PROMPT
Identify all lines in the data containing the string "green". Copy them out.

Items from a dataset
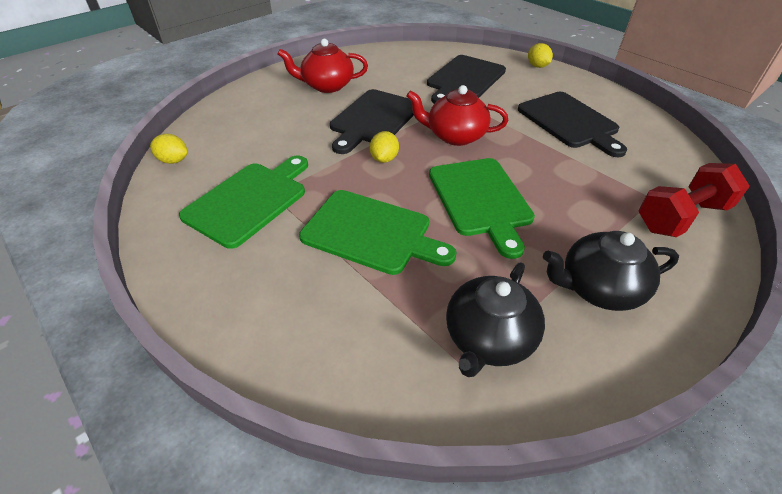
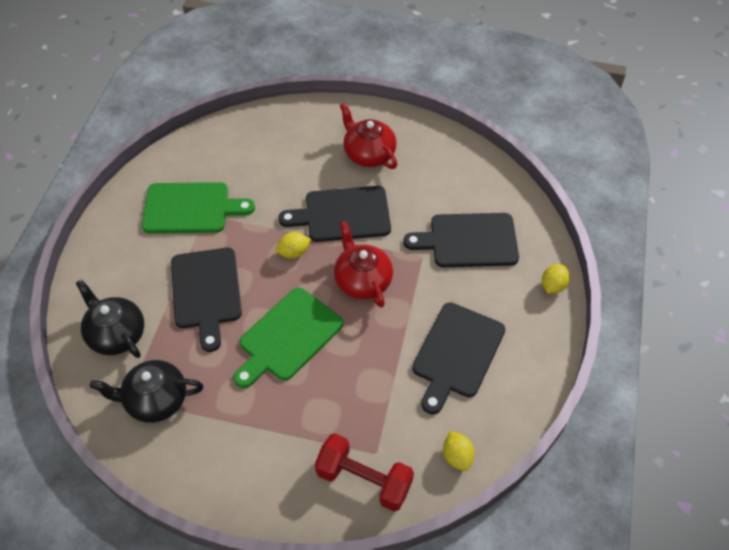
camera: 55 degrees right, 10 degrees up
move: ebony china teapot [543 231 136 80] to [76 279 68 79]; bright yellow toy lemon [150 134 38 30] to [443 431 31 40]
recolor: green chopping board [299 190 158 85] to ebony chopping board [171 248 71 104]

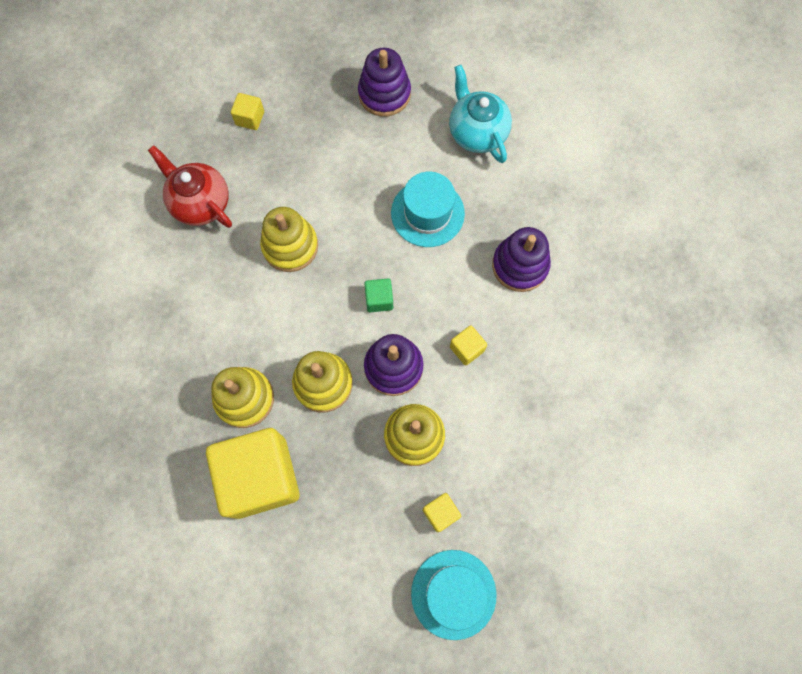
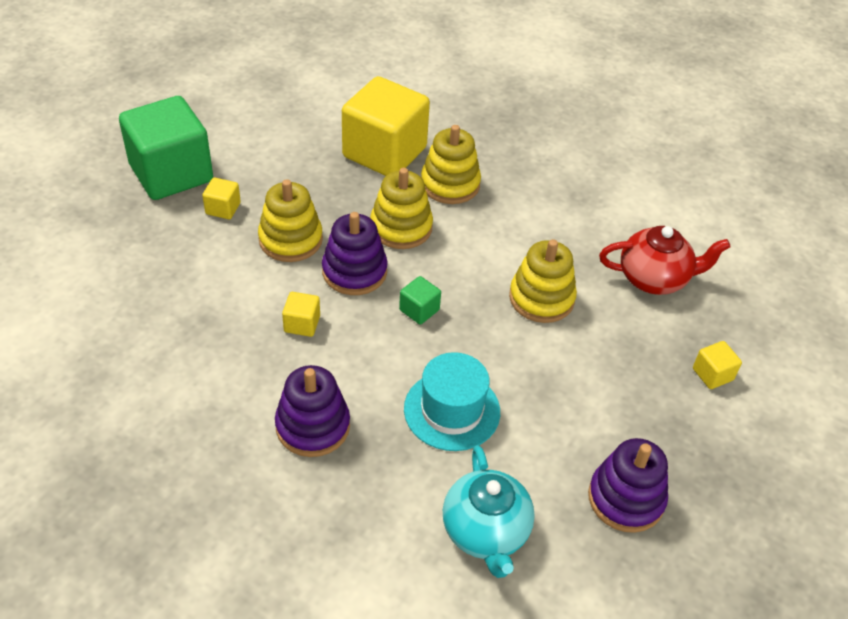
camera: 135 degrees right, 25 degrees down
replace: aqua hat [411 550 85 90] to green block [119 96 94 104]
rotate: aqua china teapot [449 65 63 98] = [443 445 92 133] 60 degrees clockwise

THE COMPLETED TASK
recolor: green chopping board [299 190 158 85] to ebony chopping board [171 248 71 104]
replace: aqua hat [411 550 85 90] to green block [119 96 94 104]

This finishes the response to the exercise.